• [TASK]: Transcribe the records word for word. Leave every picture out.

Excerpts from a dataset
=-=-=
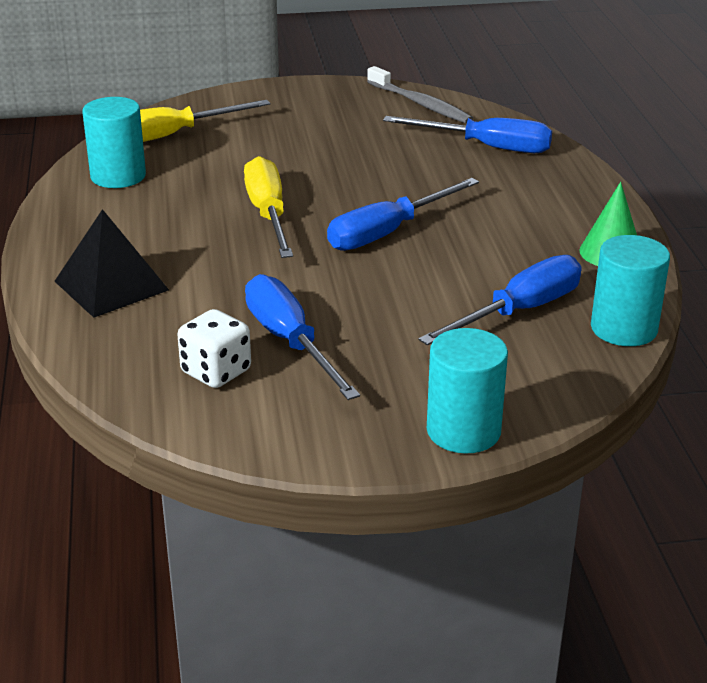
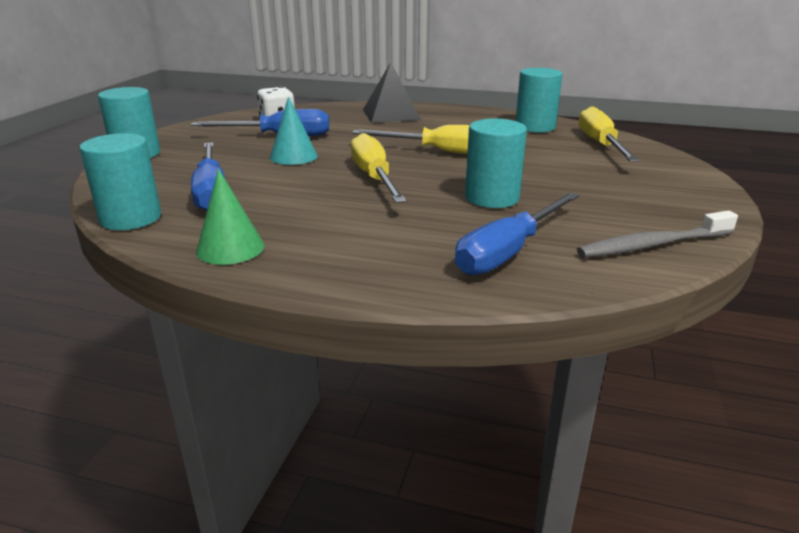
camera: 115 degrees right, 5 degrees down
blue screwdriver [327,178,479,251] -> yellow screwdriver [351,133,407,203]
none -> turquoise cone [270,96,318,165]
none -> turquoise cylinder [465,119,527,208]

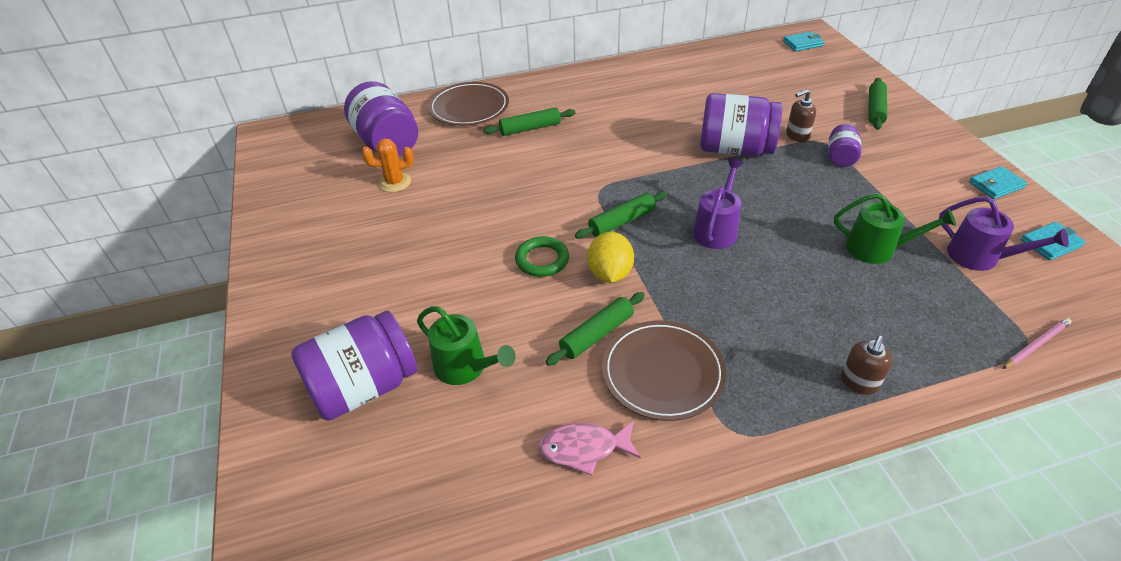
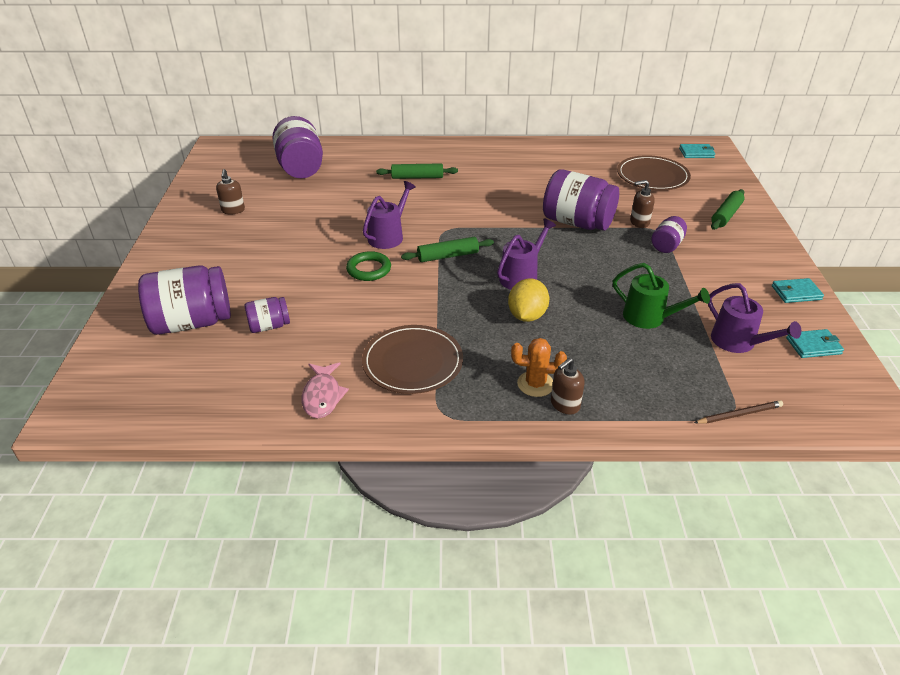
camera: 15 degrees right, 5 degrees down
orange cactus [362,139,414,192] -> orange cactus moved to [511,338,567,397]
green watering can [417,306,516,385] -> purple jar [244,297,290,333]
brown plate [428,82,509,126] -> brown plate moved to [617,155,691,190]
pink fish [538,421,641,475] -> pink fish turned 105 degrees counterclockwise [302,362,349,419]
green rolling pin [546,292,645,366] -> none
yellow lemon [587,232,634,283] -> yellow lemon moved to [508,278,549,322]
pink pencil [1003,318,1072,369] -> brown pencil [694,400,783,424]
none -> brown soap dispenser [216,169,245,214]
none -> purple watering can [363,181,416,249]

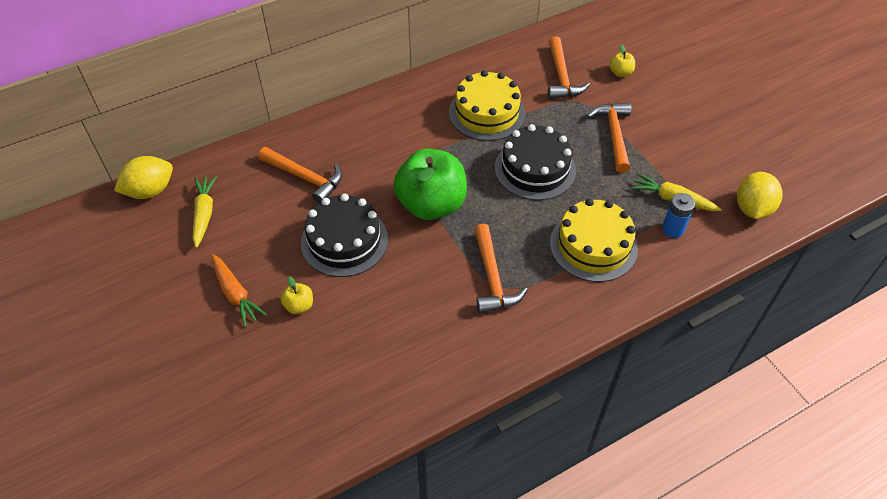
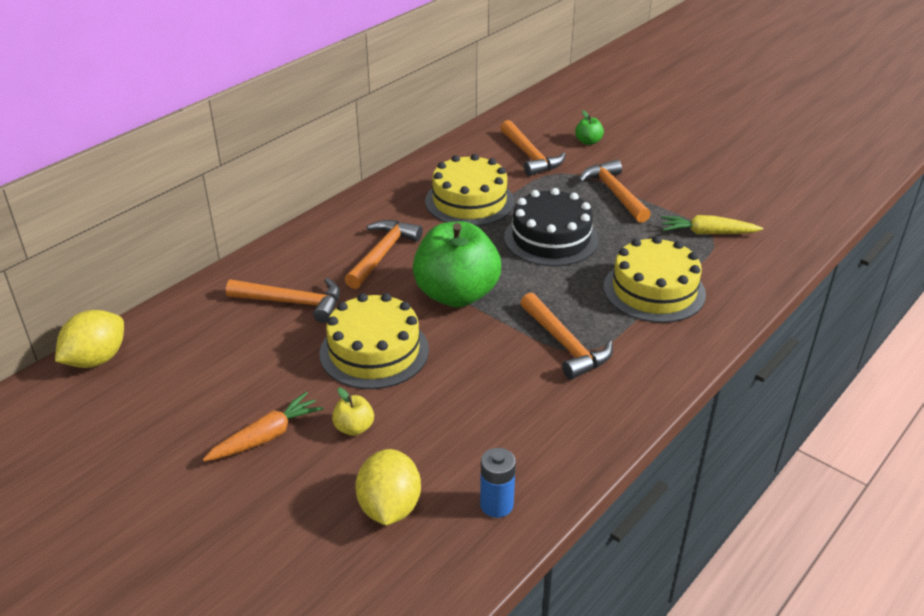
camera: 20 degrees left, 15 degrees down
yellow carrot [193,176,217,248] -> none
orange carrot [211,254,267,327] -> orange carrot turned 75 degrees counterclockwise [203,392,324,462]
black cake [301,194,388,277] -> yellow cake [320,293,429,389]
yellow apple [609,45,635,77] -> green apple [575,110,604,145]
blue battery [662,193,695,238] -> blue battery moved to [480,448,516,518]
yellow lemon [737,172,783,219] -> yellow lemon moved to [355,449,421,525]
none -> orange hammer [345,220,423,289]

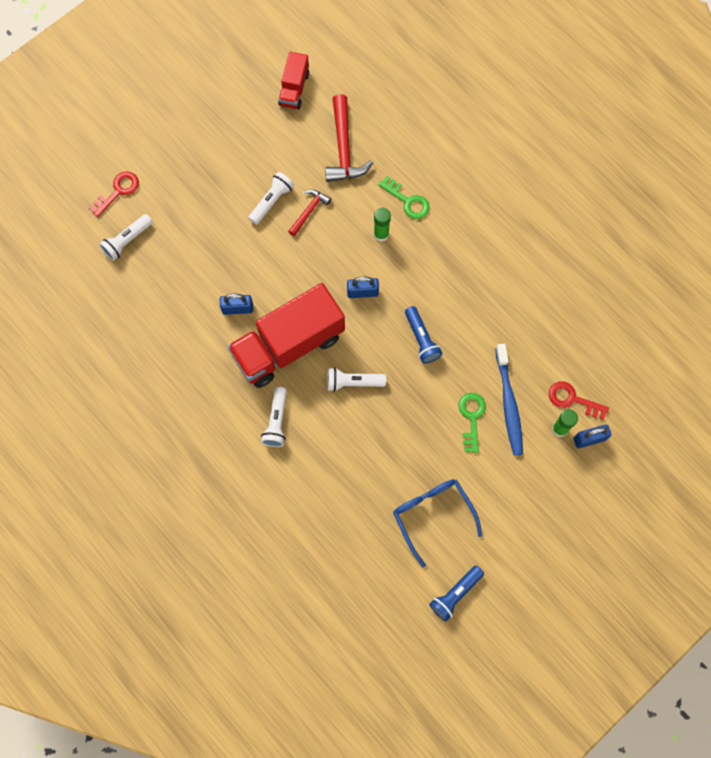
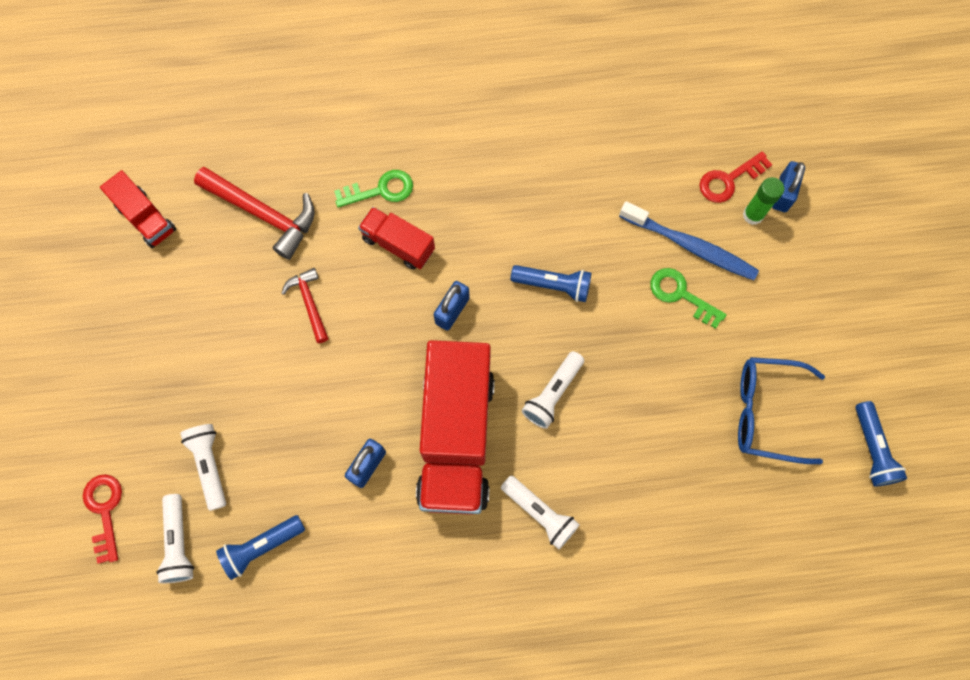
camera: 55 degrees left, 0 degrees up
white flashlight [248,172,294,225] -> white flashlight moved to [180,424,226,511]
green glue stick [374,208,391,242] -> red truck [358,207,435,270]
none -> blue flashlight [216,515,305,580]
=-=-=
• [EXPECTED ANSWER]:
camera: 115 degrees right, 5 degrees down
blue screwdriver [327,178,479,251] -> yellow screwdriver [351,133,407,203]
none -> turquoise cone [270,96,318,165]
none -> turquoise cylinder [465,119,527,208]

camera: 15 degrees right, 5 degrees down
orange cactus [362,139,414,192] -> orange cactus moved to [511,338,567,397]
green watering can [417,306,516,385] -> purple jar [244,297,290,333]
brown plate [428,82,509,126] -> brown plate moved to [617,155,691,190]
pink fish [538,421,641,475] -> pink fish turned 105 degrees counterclockwise [302,362,349,419]
green rolling pin [546,292,645,366] -> none
yellow lemon [587,232,634,283] -> yellow lemon moved to [508,278,549,322]
pink pencil [1003,318,1072,369] -> brown pencil [694,400,783,424]
none -> brown soap dispenser [216,169,245,214]
none -> purple watering can [363,181,416,249]

camera: 20 degrees left, 15 degrees down
yellow carrot [193,176,217,248] -> none
orange carrot [211,254,267,327] -> orange carrot turned 75 degrees counterclockwise [203,392,324,462]
black cake [301,194,388,277] -> yellow cake [320,293,429,389]
yellow apple [609,45,635,77] -> green apple [575,110,604,145]
blue battery [662,193,695,238] -> blue battery moved to [480,448,516,518]
yellow lemon [737,172,783,219] -> yellow lemon moved to [355,449,421,525]
none -> orange hammer [345,220,423,289]

camera: 55 degrees left, 0 degrees up
white flashlight [248,172,294,225] -> white flashlight moved to [180,424,226,511]
green glue stick [374,208,391,242] -> red truck [358,207,435,270]
none -> blue flashlight [216,515,305,580]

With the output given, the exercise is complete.